- **Brief**
Begin at the line below that has "red line: (154, 23) -> (127, 19), moved" and stop after the line that has "brown rectangle: (165, 49)". Please restate only those lines, word for word.

=== Data to process ===

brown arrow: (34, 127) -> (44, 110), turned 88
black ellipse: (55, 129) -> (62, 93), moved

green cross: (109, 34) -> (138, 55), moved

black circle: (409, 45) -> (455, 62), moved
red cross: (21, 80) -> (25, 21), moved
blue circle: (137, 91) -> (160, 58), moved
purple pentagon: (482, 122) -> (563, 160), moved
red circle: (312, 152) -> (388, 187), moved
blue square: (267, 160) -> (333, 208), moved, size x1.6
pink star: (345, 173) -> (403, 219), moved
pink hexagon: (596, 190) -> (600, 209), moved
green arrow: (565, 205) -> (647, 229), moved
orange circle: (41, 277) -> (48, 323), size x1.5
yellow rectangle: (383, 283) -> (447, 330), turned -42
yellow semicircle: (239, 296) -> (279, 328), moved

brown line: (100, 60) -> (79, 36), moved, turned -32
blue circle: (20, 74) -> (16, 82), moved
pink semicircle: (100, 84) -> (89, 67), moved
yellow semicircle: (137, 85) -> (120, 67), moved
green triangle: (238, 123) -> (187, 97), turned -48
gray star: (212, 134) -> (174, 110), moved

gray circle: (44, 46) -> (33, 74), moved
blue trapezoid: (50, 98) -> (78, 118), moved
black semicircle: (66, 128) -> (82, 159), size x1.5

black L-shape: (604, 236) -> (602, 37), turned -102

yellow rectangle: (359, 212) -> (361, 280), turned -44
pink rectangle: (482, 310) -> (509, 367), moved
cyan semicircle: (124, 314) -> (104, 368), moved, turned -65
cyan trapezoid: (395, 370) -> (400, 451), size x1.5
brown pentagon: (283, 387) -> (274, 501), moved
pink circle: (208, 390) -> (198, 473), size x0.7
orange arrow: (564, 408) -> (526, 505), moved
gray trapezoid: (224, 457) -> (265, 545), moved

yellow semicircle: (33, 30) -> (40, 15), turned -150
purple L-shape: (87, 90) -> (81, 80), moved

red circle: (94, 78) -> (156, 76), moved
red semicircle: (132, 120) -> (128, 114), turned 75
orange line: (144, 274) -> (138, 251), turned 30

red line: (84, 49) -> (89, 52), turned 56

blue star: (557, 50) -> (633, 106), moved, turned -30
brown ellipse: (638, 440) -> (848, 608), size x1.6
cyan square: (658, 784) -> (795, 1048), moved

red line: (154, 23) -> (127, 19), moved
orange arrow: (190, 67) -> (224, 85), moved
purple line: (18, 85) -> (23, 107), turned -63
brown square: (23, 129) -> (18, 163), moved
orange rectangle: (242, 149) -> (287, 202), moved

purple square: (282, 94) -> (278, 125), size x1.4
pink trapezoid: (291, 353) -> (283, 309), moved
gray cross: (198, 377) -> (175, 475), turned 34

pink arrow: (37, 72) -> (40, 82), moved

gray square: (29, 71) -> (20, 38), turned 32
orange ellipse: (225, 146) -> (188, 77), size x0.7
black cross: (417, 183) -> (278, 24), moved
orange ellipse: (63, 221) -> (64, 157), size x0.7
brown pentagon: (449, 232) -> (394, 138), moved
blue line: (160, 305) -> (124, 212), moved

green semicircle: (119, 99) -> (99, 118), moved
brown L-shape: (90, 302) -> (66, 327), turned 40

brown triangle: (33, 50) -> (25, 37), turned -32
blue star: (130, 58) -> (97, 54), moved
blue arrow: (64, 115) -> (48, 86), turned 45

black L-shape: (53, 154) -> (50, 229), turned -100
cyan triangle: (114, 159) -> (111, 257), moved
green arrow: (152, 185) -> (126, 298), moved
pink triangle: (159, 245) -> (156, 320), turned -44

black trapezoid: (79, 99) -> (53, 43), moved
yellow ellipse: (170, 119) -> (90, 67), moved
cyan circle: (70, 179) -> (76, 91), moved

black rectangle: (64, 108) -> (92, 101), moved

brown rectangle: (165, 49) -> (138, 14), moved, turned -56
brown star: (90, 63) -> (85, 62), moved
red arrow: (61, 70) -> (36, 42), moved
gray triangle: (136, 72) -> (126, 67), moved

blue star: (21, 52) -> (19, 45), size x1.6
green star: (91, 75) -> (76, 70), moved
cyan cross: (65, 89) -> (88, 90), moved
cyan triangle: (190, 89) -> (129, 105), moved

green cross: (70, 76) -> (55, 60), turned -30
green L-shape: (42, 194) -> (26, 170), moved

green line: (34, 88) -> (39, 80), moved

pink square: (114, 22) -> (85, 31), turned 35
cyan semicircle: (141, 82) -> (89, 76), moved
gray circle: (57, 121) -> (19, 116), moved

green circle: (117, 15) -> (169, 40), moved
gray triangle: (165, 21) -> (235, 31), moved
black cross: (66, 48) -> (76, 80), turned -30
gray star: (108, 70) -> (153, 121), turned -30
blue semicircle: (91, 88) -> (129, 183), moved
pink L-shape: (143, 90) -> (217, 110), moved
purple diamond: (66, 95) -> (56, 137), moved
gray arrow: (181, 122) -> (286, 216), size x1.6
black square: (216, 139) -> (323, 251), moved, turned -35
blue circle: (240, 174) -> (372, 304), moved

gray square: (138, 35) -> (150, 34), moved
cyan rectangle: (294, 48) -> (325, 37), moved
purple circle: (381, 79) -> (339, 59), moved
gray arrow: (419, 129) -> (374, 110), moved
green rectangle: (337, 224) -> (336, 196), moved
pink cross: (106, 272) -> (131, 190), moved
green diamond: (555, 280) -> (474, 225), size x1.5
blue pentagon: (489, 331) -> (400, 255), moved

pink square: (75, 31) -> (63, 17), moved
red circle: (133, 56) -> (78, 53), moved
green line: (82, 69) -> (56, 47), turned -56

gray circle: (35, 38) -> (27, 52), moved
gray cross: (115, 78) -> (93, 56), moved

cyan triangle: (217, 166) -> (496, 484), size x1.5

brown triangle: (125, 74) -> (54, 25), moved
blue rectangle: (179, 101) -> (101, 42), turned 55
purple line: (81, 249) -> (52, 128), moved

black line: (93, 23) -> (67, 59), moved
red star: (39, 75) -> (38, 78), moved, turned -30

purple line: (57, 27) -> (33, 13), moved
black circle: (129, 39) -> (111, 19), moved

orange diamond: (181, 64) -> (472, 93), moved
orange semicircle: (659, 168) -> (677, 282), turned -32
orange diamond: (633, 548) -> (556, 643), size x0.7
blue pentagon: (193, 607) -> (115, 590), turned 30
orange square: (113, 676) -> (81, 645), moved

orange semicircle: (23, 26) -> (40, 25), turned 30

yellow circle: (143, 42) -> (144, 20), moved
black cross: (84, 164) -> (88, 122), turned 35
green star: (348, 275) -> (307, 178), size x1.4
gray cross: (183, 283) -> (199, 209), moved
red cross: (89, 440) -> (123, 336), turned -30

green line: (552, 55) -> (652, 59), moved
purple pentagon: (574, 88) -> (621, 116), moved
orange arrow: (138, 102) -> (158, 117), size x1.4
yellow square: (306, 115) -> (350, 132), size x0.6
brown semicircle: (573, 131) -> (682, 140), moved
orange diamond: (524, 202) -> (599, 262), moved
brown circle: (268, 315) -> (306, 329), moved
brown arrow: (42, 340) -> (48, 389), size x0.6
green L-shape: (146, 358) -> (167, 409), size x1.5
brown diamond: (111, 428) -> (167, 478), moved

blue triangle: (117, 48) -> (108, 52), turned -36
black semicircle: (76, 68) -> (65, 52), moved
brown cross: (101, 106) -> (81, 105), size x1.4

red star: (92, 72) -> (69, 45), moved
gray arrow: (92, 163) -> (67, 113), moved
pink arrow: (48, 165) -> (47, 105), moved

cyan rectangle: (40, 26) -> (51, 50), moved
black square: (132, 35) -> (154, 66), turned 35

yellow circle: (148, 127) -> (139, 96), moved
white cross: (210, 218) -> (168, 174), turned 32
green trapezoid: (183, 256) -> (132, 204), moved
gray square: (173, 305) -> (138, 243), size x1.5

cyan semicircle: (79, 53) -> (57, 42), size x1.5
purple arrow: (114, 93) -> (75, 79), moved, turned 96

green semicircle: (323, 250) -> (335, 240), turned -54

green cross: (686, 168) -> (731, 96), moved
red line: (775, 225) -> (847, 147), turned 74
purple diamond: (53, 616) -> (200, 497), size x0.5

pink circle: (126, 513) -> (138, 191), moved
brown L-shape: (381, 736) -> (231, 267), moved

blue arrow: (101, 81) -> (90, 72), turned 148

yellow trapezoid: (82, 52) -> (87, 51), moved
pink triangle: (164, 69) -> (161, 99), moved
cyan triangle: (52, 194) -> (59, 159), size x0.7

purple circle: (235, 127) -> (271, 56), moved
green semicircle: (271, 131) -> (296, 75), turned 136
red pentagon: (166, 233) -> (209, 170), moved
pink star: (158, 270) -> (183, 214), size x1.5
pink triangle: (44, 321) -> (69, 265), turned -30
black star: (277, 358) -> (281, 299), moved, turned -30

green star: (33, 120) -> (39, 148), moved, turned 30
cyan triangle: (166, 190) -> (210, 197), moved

===

- **Task result**
red line: (154, 23) -> (127, 19), moved
orange arrow: (190, 67) -> (224, 85), moved
purple line: (18, 85) -> (23, 107), turned -63
brown square: (23, 129) -> (18, 163), moved
orange rectangle: (242, 149) -> (287, 202), moved

purple square: (282, 94) -> (278, 125), size x1.4
pink trapezoid: (291, 353) -> (283, 309), moved
gray cross: (198, 377) -> (175, 475), turned 34

pink arrow: (37, 72) -> (40, 82), moved

gray square: (29, 71) -> (20, 38), turned 32
orange ellipse: (225, 146) -> (188, 77), size x0.7
black cross: (417, 183) -> (278, 24), moved
orange ellipse: (63, 221) -> (64, 157), size x0.7
brown pentagon: (449, 232) -> (394, 138), moved
blue line: (160, 305) -> (124, 212), moved

green semicircle: (119, 99) -> (99, 118), moved
brown L-shape: (90, 302) -> (66, 327), turned 40

brown triangle: (33, 50) -> (25, 37), turned -32
blue star: (130, 58) -> (97, 54), moved
blue arrow: (64, 115) -> (48, 86), turned 45

black L-shape: (53, 154) -> (50, 229), turned -100
cyan triangle: (114, 159) -> (111, 257), moved
green arrow: (152, 185) -> (126, 298), moved
pink triangle: (159, 245) -> (156, 320), turned -44

black trapezoid: (79, 99) -> (53, 43), moved
yellow ellipse: (170, 119) -> (90, 67), moved
cyan circle: (70, 179) -> (76, 91), moved

black rectangle: (64, 108) -> (92, 101), moved

brown rectangle: (165, 49) -> (138, 14), moved, turned -56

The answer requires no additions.